▶ _How to complete this task_
Set the listing down exactly; no pictures.

▶ _Material provided_

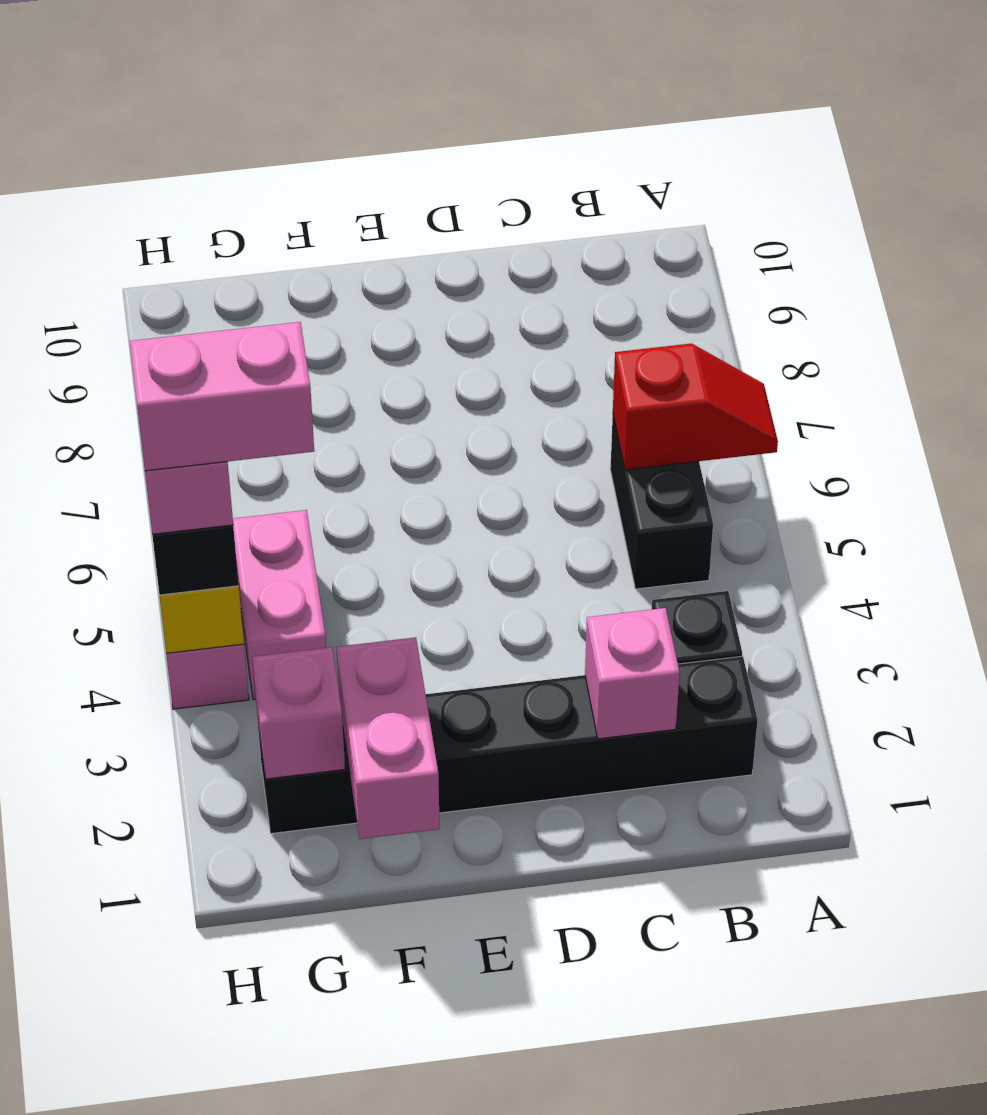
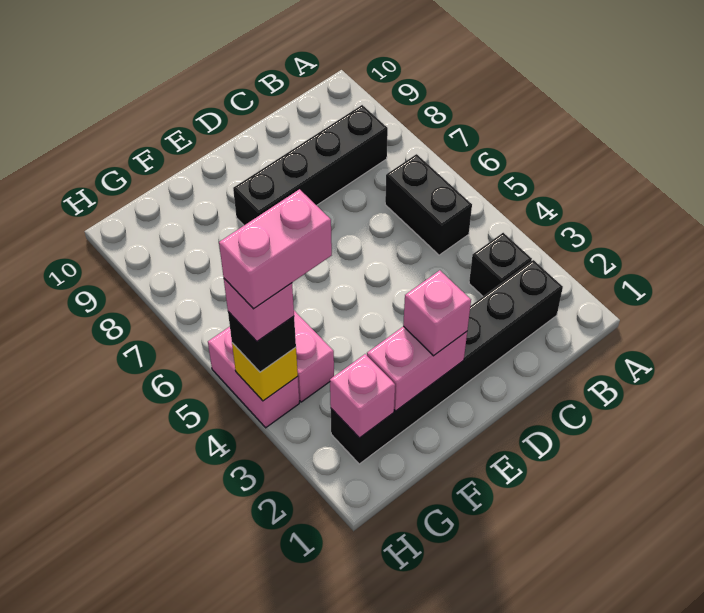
red slope A6:B6 level 2 top B -> none
none -> black brick B8:E8 level 1
pink brick C2 level 2 -> pink brick E2 level 3
pink brick F1:F2 level 2 -> pink brick E2:F2 level 2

▶ _Output for this exercise_
red slope A6:B6 level 2 top B -> none
none -> black brick B8:E8 level 1
pink brick C2 level 2 -> pink brick E2 level 3
pink brick F1:F2 level 2 -> pink brick E2:F2 level 2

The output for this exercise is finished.